### INPUT
────────────────────

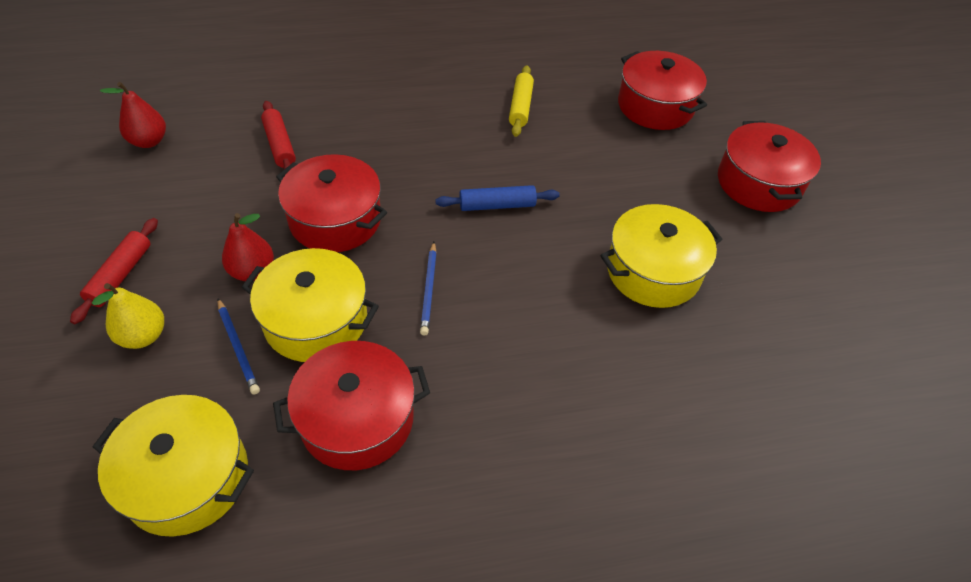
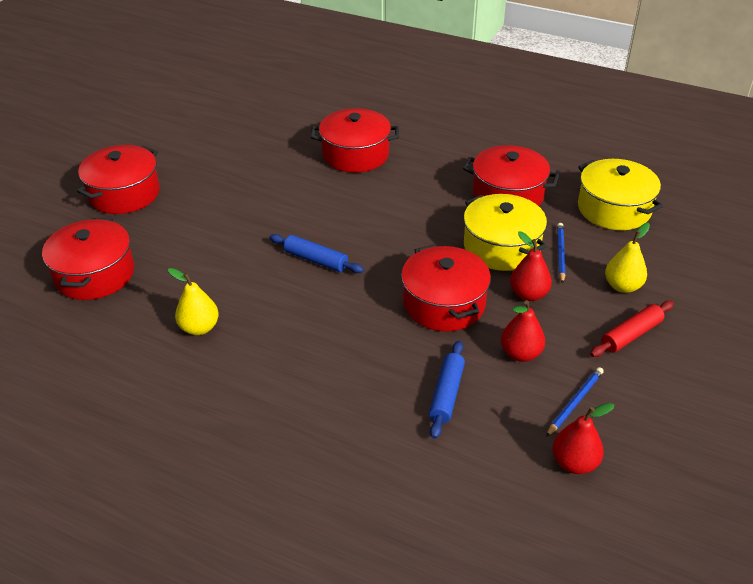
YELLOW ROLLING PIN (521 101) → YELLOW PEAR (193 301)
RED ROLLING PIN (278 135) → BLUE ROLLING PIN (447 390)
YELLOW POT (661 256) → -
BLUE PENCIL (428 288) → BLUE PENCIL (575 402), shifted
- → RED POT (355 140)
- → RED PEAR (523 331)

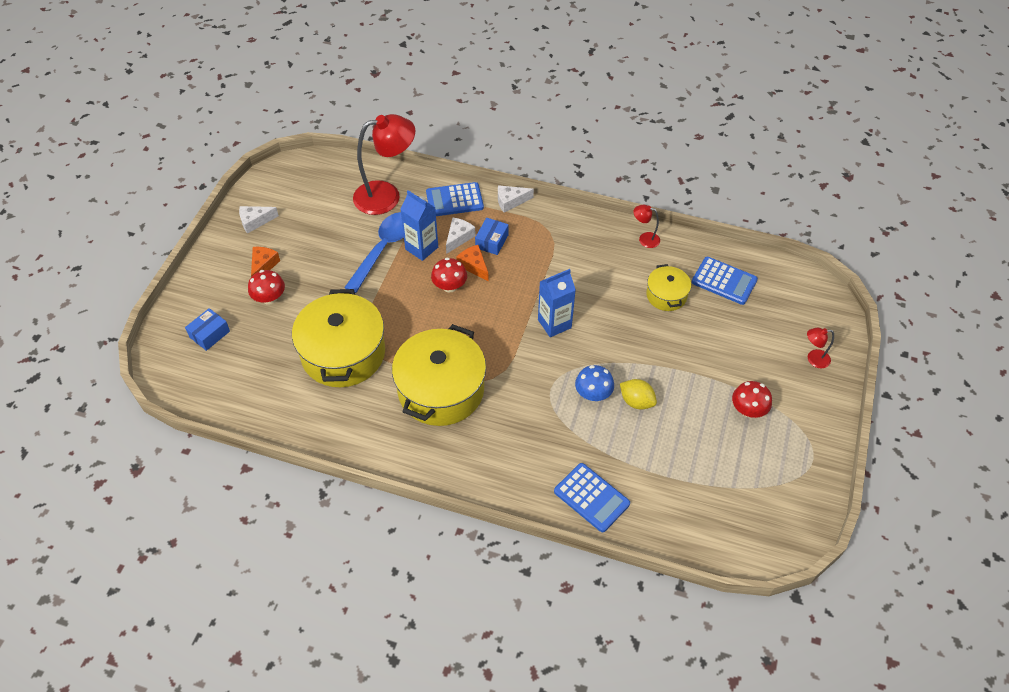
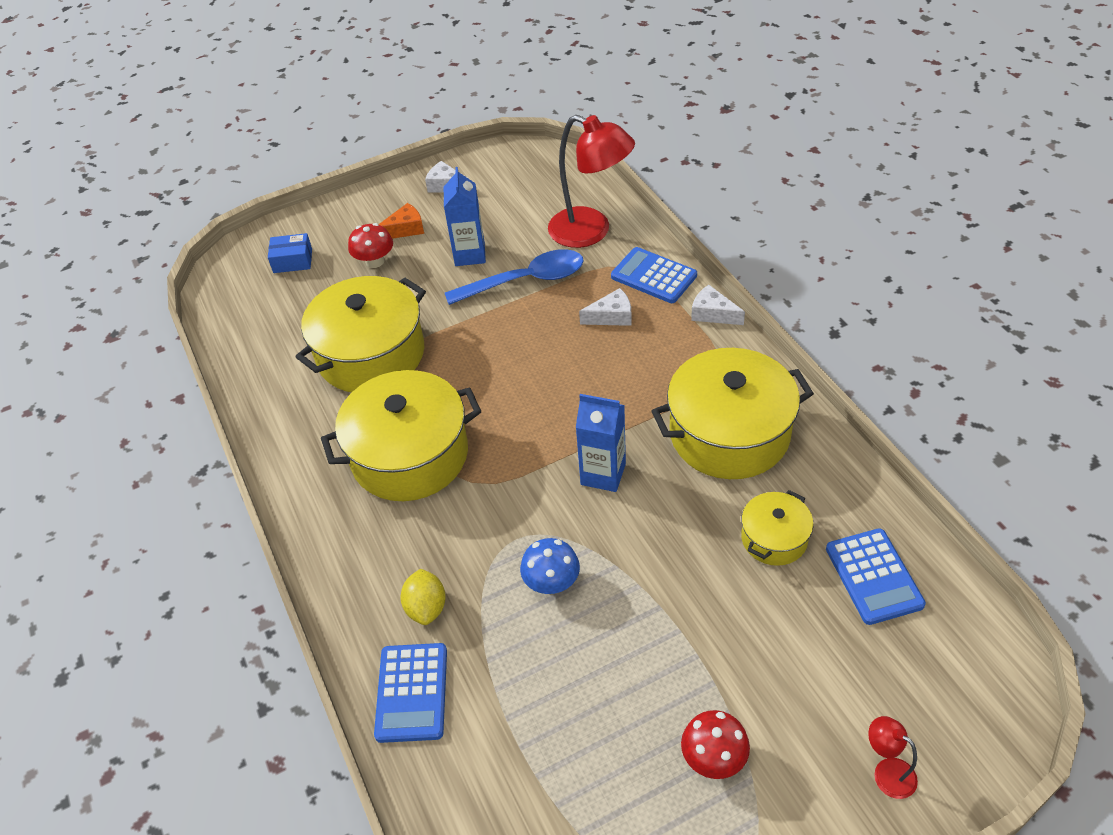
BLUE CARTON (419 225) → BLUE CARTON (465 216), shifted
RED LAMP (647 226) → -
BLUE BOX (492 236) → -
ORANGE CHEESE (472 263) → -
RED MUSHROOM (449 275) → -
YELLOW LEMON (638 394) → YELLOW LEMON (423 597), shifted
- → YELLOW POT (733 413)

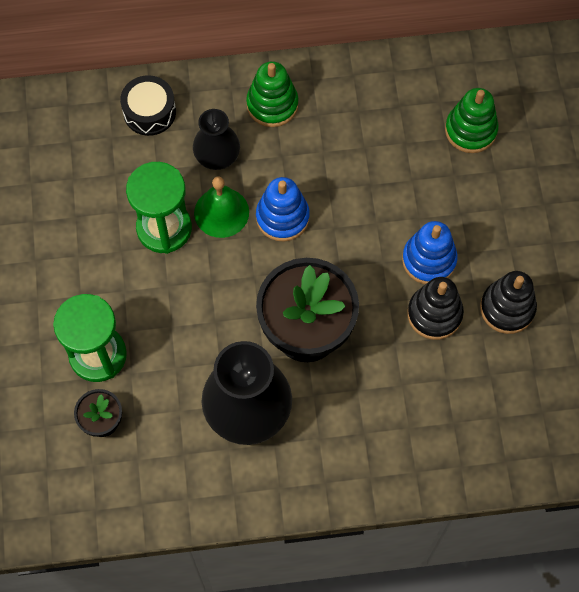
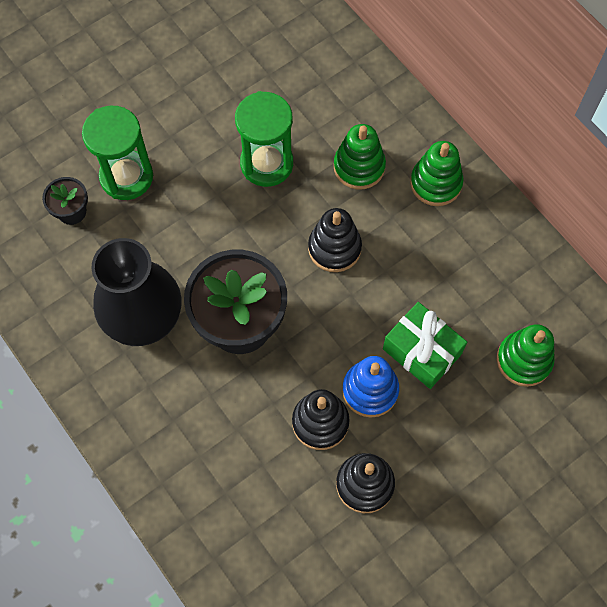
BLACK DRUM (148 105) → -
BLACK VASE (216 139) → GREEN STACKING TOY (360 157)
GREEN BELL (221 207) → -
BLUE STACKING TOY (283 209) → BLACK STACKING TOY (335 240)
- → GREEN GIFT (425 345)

────────────────────

### REQUIRED WORK
Please keep the pictures out and reproduce the records above exactly.

### ANSWER BOX
YELLOW ROLLING PIN (521 101) → YELLOW PEAR (193 301)
RED ROLLING PIN (278 135) → BLUE ROLLING PIN (447 390)
YELLOW POT (661 256) → -
BLUE PENCIL (428 288) → BLUE PENCIL (575 402), shifted
- → RED POT (355 140)
- → RED PEAR (523 331)

BLUE CARTON (419 225) → BLUE CARTON (465 216), shifted
RED LAMP (647 226) → -
BLUE BOX (492 236) → -
ORANGE CHEESE (472 263) → -
RED MUSHROOM (449 275) → -
YELLOW LEMON (638 394) → YELLOW LEMON (423 597), shifted
- → YELLOW POT (733 413)

BLACK DRUM (148 105) → -
BLACK VASE (216 139) → GREEN STACKING TOY (360 157)
GREEN BELL (221 207) → -
BLUE STACKING TOY (283 209) → BLACK STACKING TOY (335 240)
- → GREEN GIFT (425 345)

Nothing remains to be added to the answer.